■ **ASSIGNMENT**
Write the listing out again exactly as it stands, with no images.

■ **DATA EXTRACT**
::::

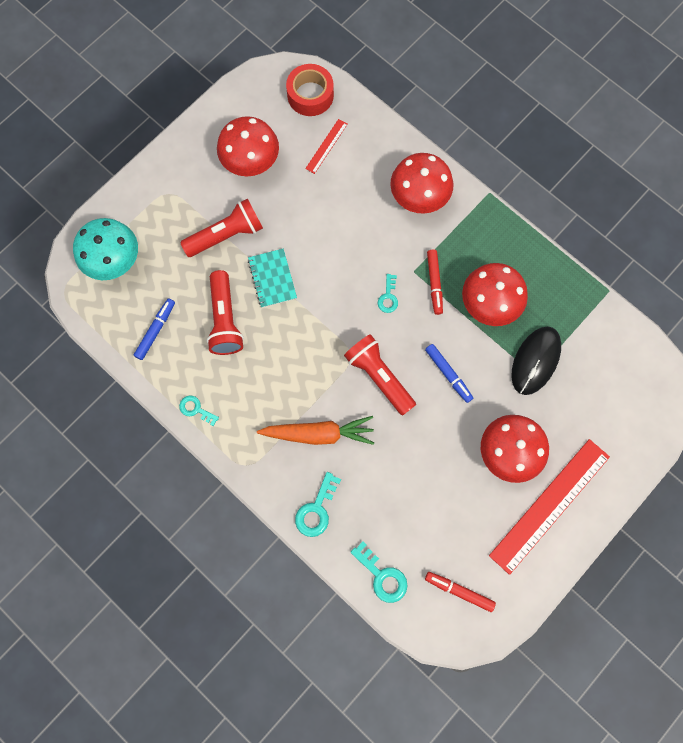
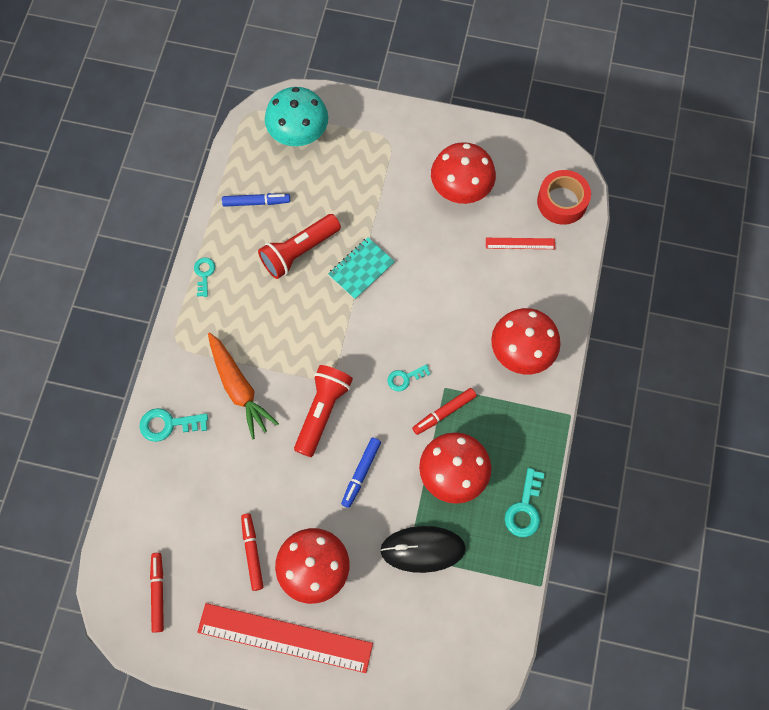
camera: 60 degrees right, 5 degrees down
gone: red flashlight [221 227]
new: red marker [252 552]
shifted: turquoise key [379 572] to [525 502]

::::

■ **TASK ANSWER**
camera: 60 degrees right, 5 degrees down
gone: red flashlight [221 227]
new: red marker [252 552]
shifted: turquoise key [379 572] to [525 502]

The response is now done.